*** THE DATA

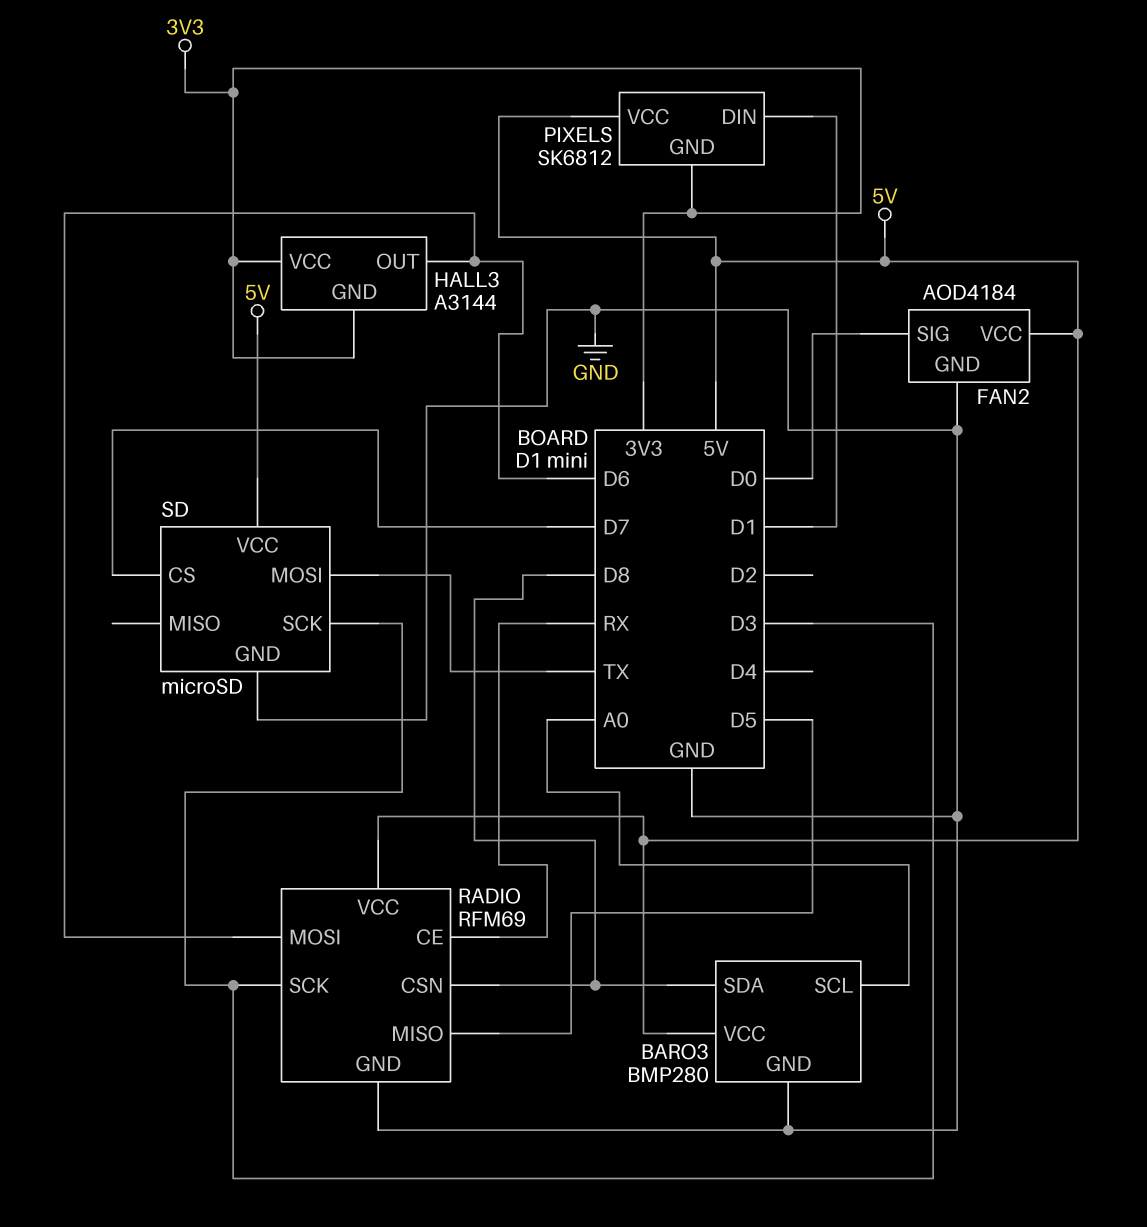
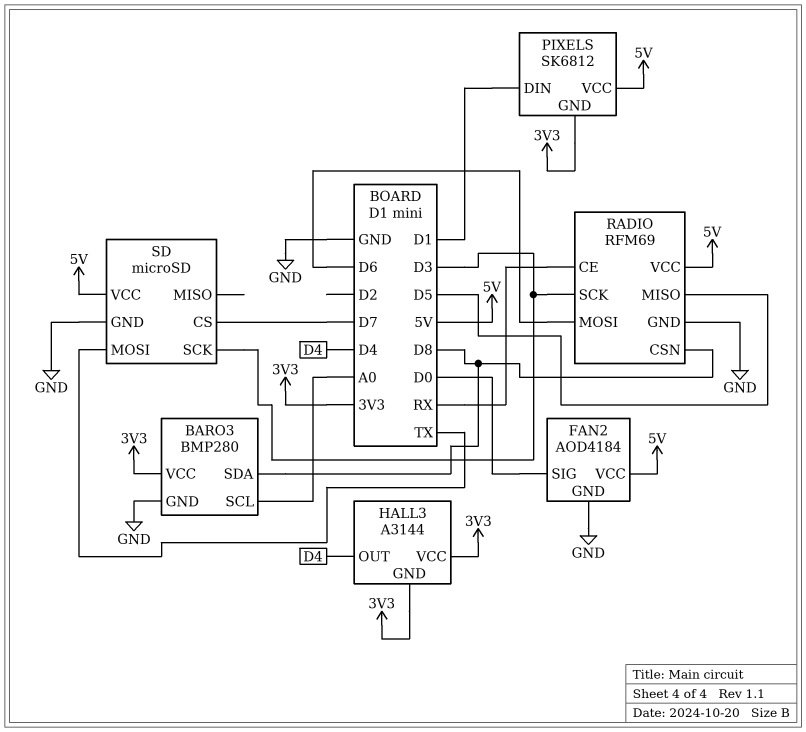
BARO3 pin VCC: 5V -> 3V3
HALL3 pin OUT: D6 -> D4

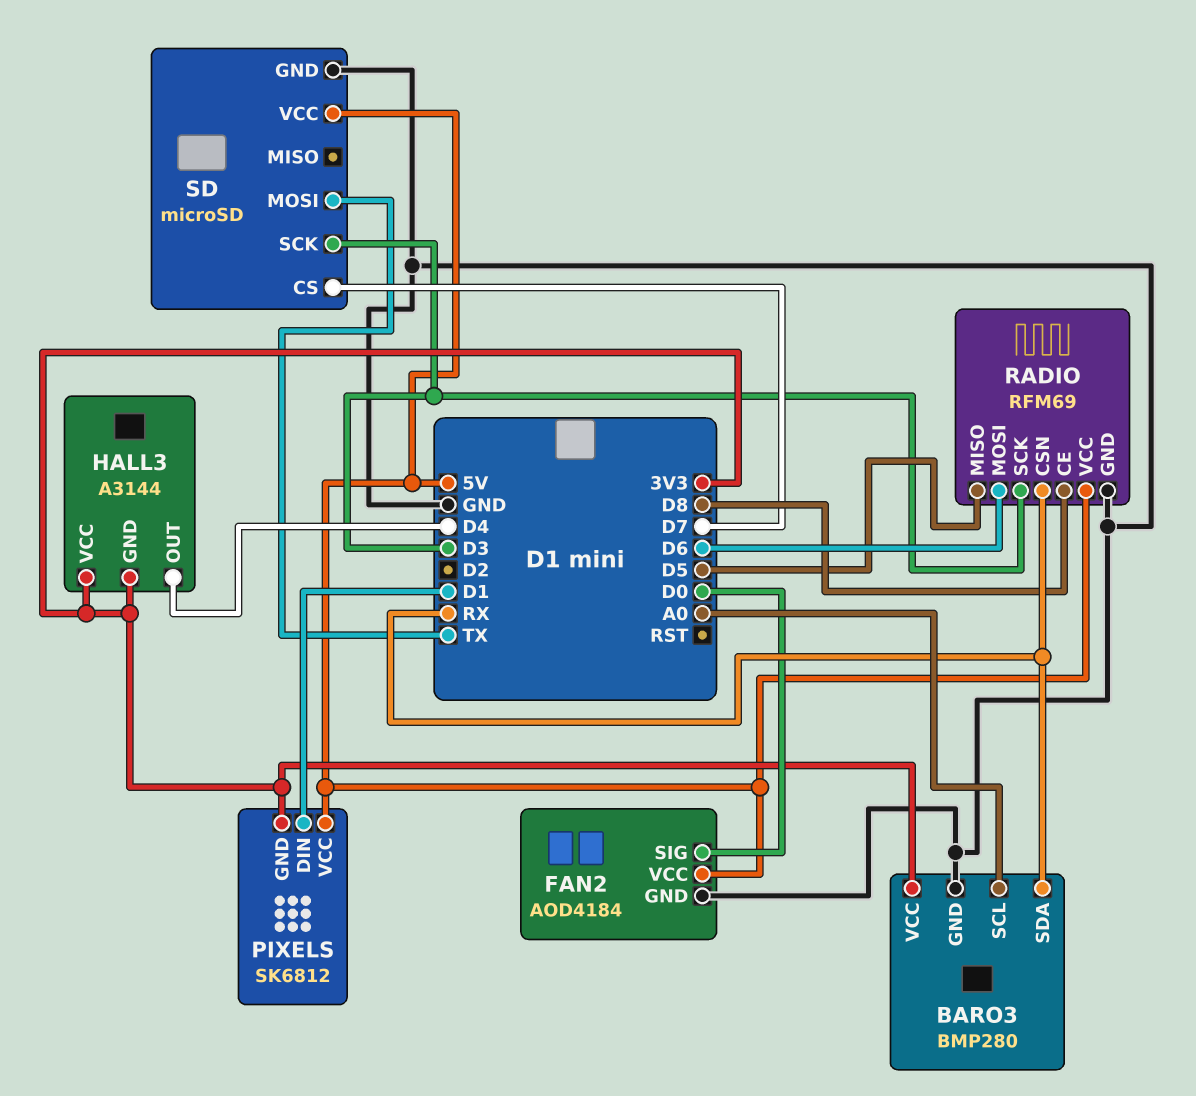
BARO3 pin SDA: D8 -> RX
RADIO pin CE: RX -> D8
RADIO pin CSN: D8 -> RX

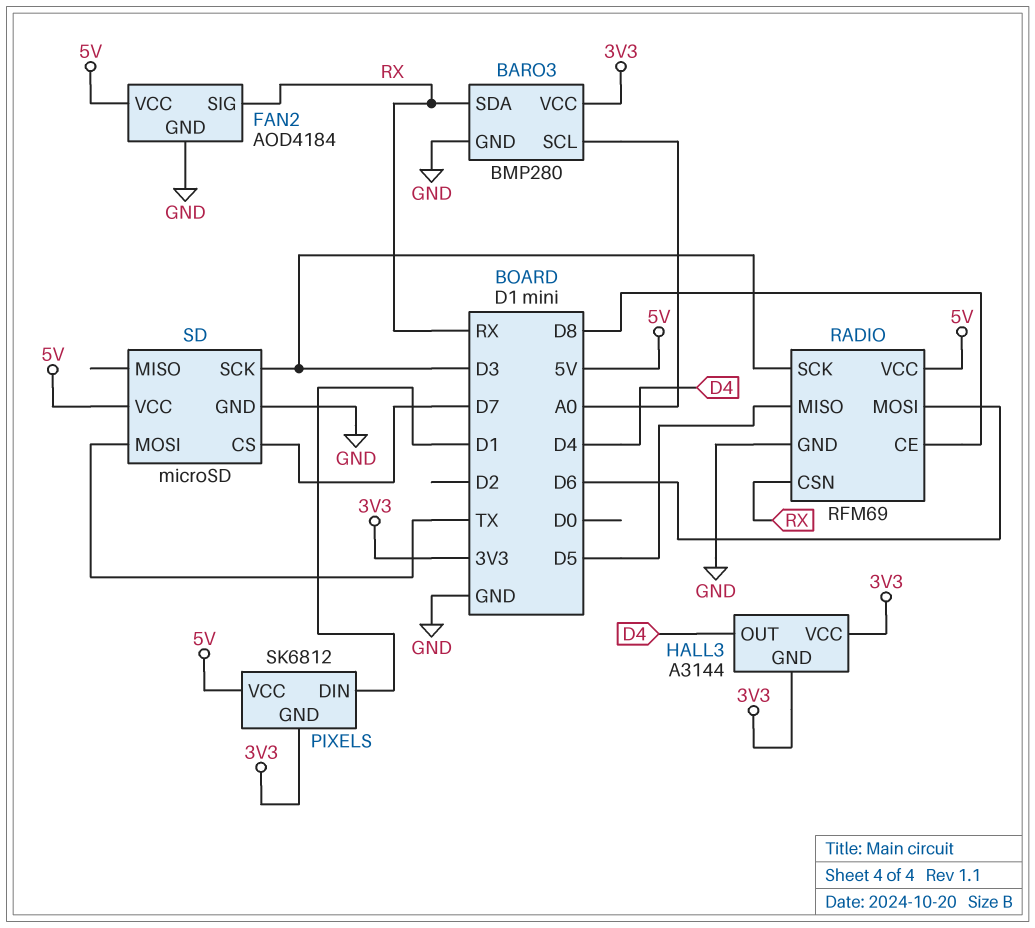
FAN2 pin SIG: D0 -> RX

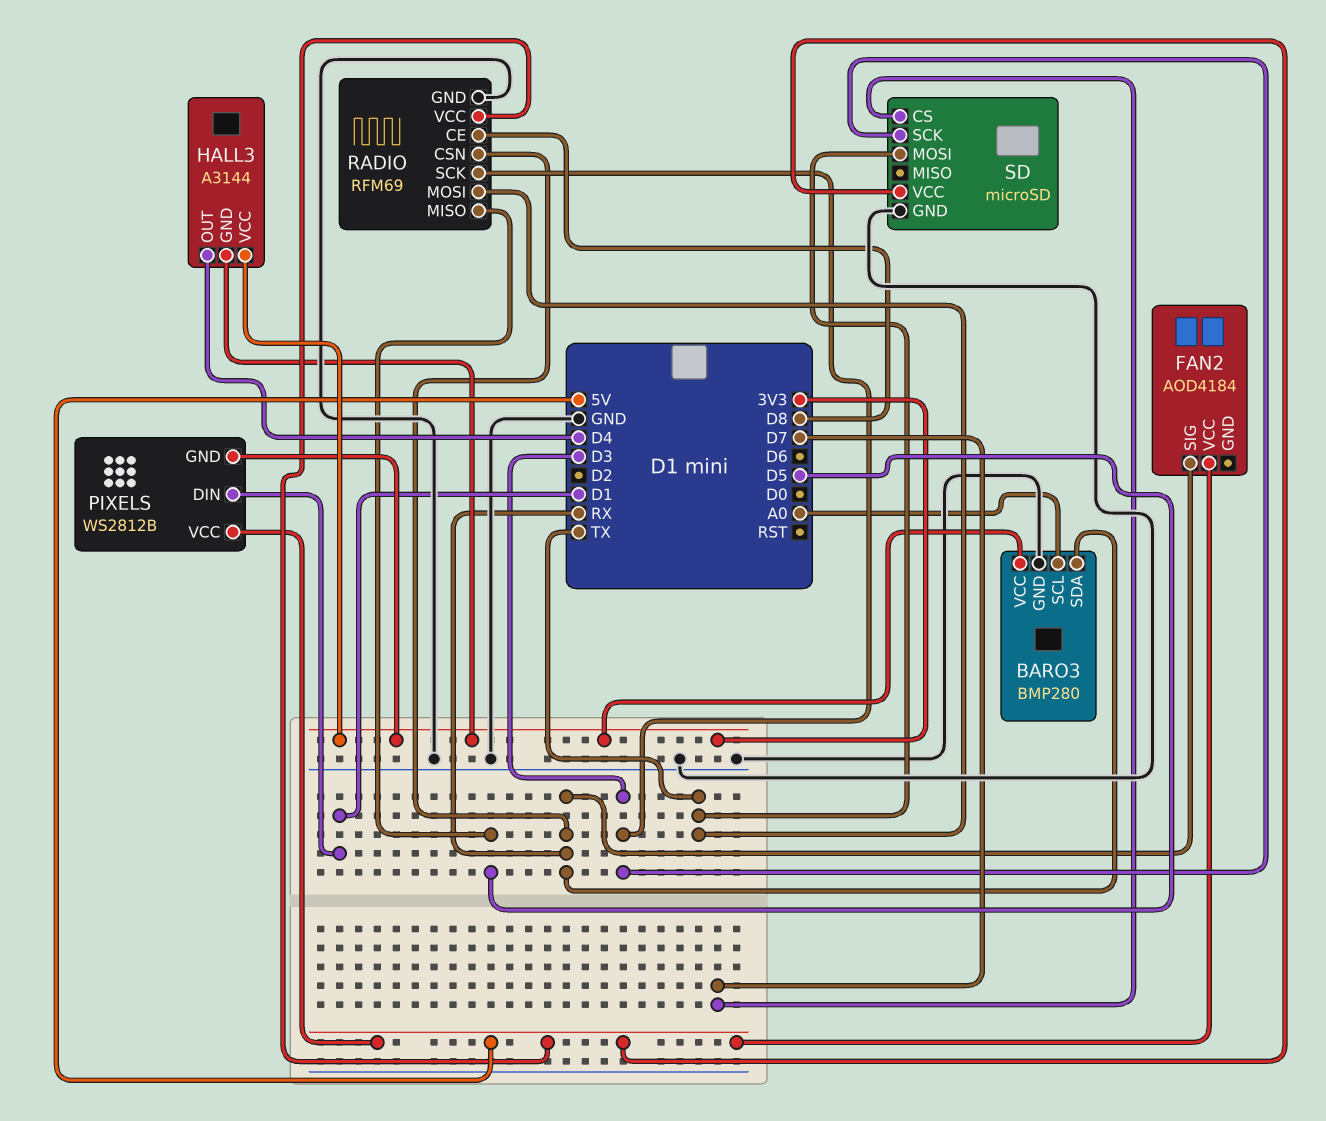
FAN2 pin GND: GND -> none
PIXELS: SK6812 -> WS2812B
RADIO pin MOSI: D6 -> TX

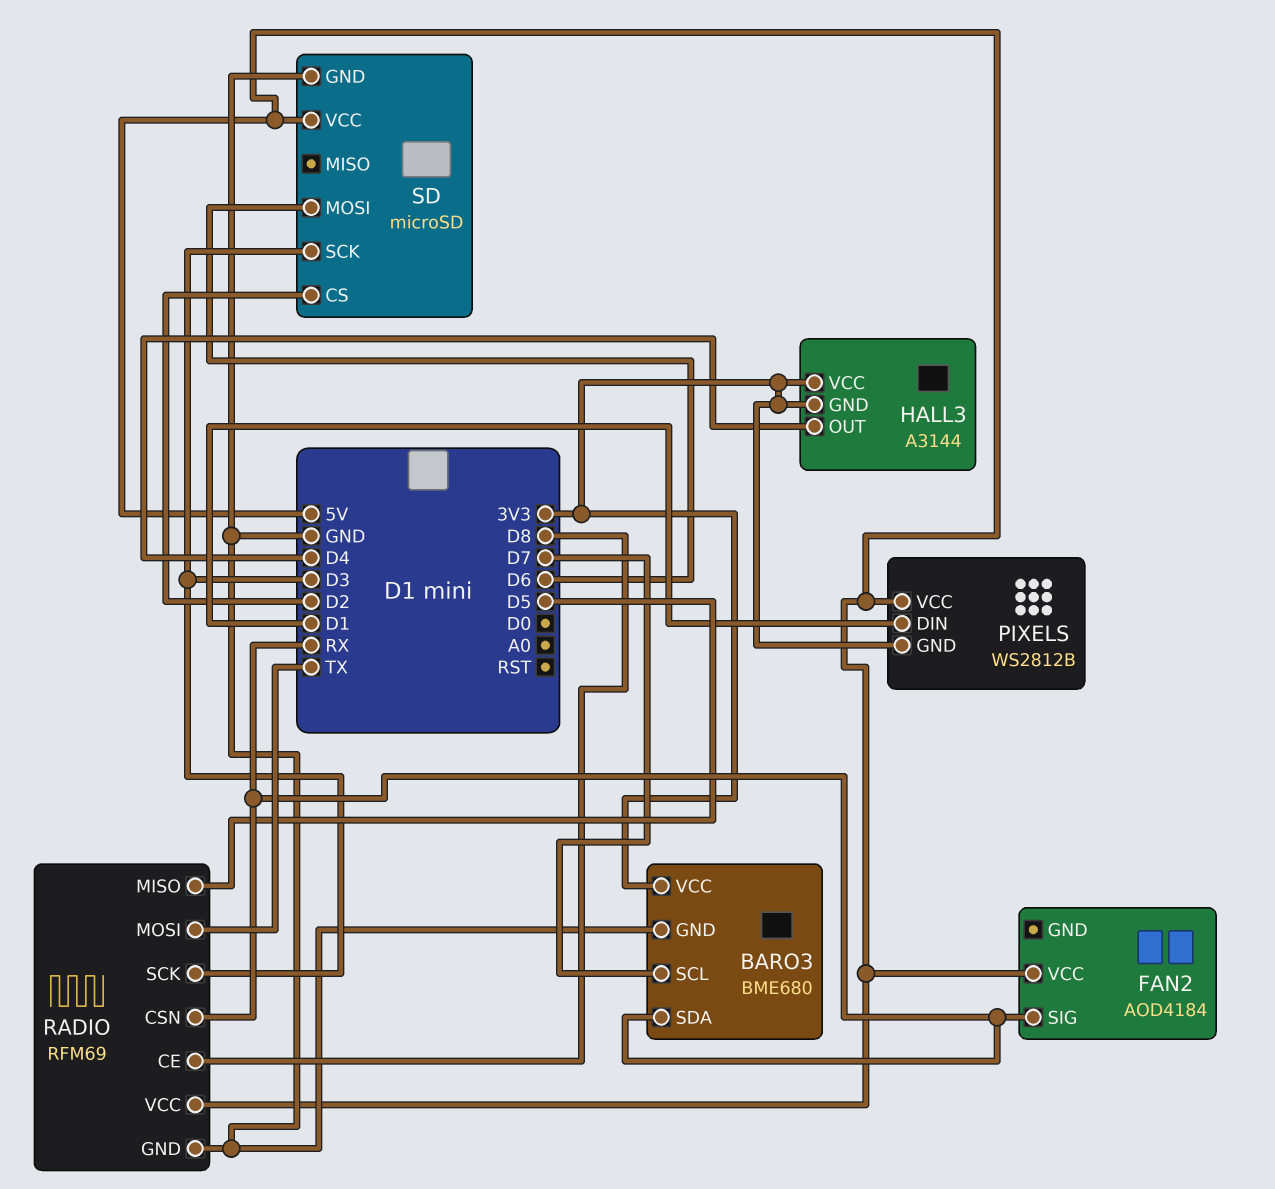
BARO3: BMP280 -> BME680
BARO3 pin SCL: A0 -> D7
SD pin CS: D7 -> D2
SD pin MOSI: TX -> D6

******

DIRECTIONS: Each line of the data that contains "RADIO" belongs in the answer.

EXERCISE ANSWER:
RADIO pin CE: RX -> D8
RADIO pin CSN: D8 -> RX
RADIO pin MOSI: D6 -> TX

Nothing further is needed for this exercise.